▸ **Work order**:
In the data below, find the line that contains "camera: 15 degrees right, 15 degrees down" and the line that contains "camera: 145 degrees left, 10 degrees down". Copy both, plus every line between them, exactly.

═══ Material provided

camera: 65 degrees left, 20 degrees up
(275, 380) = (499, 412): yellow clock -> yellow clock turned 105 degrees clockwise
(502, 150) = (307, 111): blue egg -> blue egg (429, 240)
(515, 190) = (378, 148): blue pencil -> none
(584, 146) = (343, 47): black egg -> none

══════
═══ Material provided

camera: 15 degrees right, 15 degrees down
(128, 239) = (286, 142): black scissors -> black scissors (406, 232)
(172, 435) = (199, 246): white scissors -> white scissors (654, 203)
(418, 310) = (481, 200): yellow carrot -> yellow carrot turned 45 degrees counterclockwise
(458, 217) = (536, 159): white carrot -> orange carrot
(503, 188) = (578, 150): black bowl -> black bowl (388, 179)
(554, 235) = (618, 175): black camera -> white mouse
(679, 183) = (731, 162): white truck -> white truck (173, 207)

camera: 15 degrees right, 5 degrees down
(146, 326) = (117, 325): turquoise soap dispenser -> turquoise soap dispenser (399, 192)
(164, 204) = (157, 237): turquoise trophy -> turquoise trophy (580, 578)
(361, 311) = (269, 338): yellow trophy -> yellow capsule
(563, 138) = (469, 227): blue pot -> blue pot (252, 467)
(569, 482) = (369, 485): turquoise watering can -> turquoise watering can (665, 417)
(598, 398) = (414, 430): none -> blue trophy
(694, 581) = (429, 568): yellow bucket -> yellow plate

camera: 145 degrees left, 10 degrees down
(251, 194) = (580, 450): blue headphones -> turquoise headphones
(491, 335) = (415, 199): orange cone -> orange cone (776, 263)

══════

▸ **Solution for this task**:
camera: 15 degrees right, 15 degrees down
(128, 239) = (286, 142): black scissors -> black scissors (406, 232)
(172, 435) = (199, 246): white scissors -> white scissors (654, 203)
(418, 310) = (481, 200): yellow carrot -> yellow carrot turned 45 degrees counterclockwise
(458, 217) = (536, 159): white carrot -> orange carrot
(503, 188) = (578, 150): black bowl -> black bowl (388, 179)
(554, 235) = (618, 175): black camera -> white mouse
(679, 183) = (731, 162): white truck -> white truck (173, 207)

camera: 15 degrees right, 5 degrees down
(146, 326) = (117, 325): turquoise soap dispenser -> turquoise soap dispenser (399, 192)
(164, 204) = (157, 237): turquoise trophy -> turquoise trophy (580, 578)
(361, 311) = (269, 338): yellow trophy -> yellow capsule
(563, 138) = (469, 227): blue pot -> blue pot (252, 467)
(569, 482) = (369, 485): turquoise watering can -> turquoise watering can (665, 417)
(598, 398) = (414, 430): none -> blue trophy
(694, 581) = (429, 568): yellow bucket -> yellow plate

camera: 145 degrees left, 10 degrees down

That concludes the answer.